■ TASK PROMPT:
Each of the entries below is to be written out exactly, and the images skipped.

**** PROVIDED INFORMATION

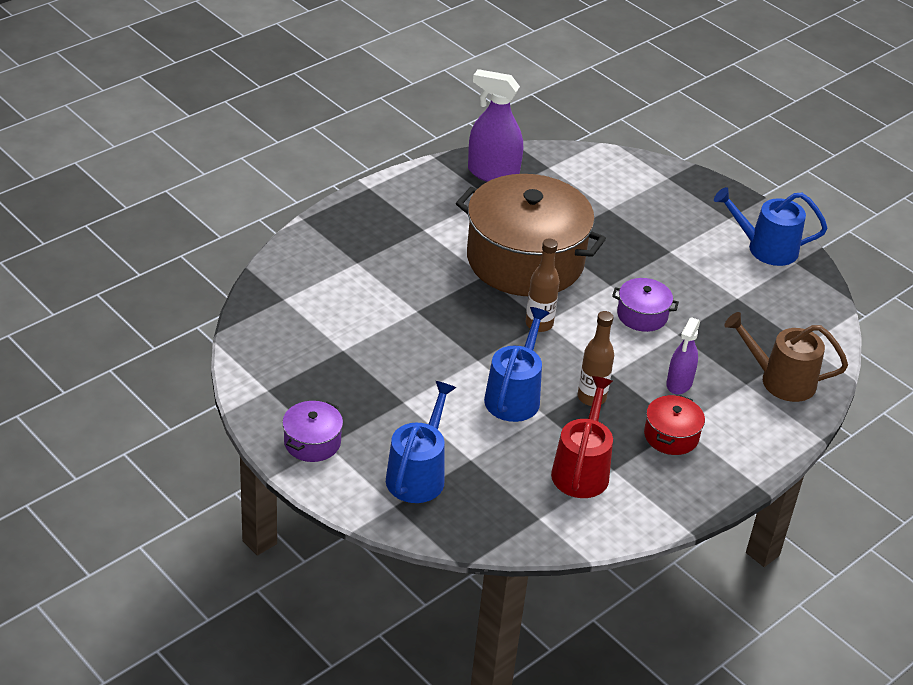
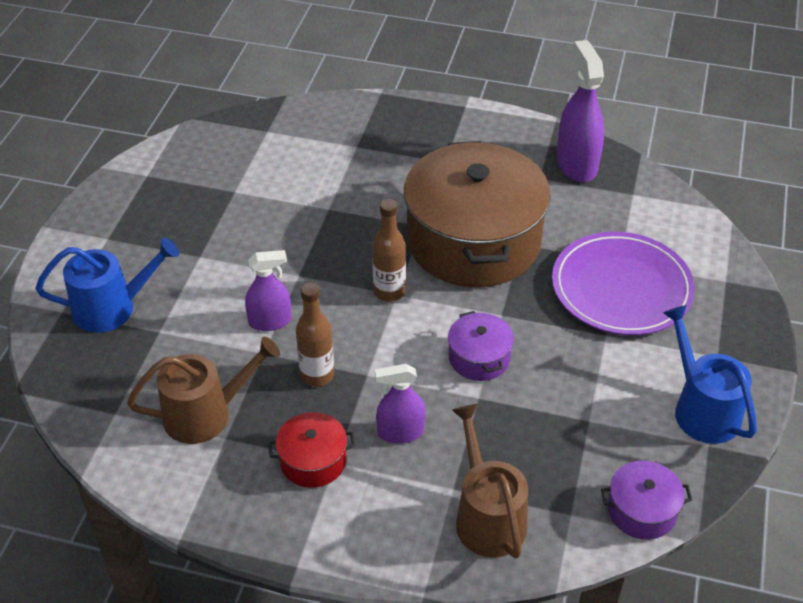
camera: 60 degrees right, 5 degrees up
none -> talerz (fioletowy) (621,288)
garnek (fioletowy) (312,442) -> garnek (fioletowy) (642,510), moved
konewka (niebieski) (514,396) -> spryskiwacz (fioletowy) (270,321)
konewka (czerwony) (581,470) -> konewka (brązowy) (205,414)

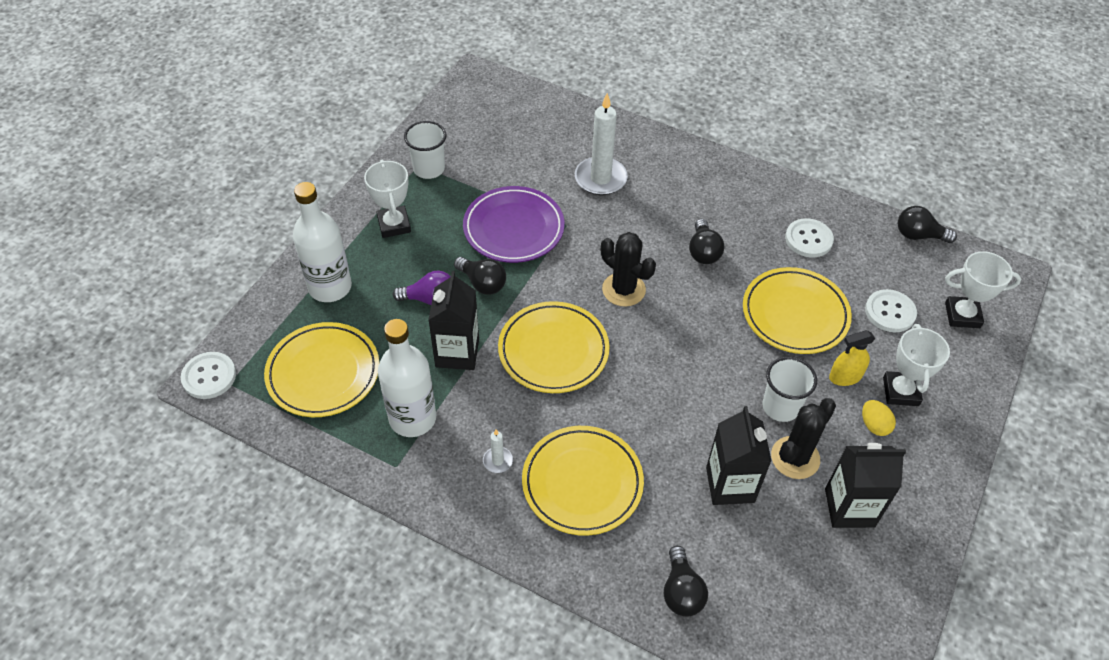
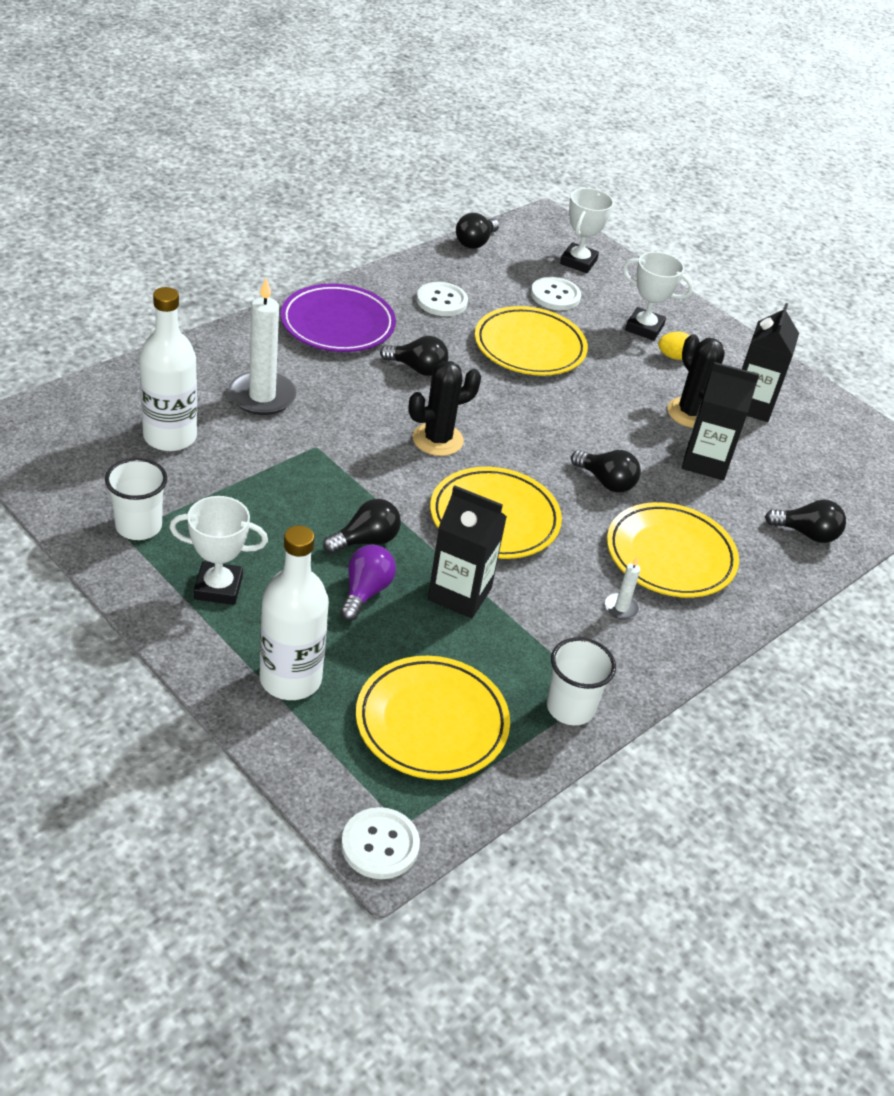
camera: 75 degrees left, 10 degrees down
spryskiwacz (żółty) (845,377) -> none
none -> żarówka (czarny) (606,482)
butelka (biały) (412,418) -> butelka (biały) (170,437), moved
talerz (fioletowy) (513,228) -> talerz (fioletowy) (337,324), moved
szklanka (biały) (780,407) -> szklanka (biały) (570,708), moved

********

■ SOLUTION FOR THIS EXERCISE:
camera: 60 degrees right, 5 degrees up
none -> talerz (fioletowy) (621,288)
garnek (fioletowy) (312,442) -> garnek (fioletowy) (642,510), moved
konewka (niebieski) (514,396) -> spryskiwacz (fioletowy) (270,321)
konewka (czerwony) (581,470) -> konewka (brązowy) (205,414)

camera: 75 degrees left, 10 degrees down
spryskiwacz (żółty) (845,377) -> none
none -> żarówka (czarny) (606,482)
butelka (biały) (412,418) -> butelka (biały) (170,437), moved
talerz (fioletowy) (513,228) -> talerz (fioletowy) (337,324), moved
szklanka (biały) (780,407) -> szklanka (biały) (570,708), moved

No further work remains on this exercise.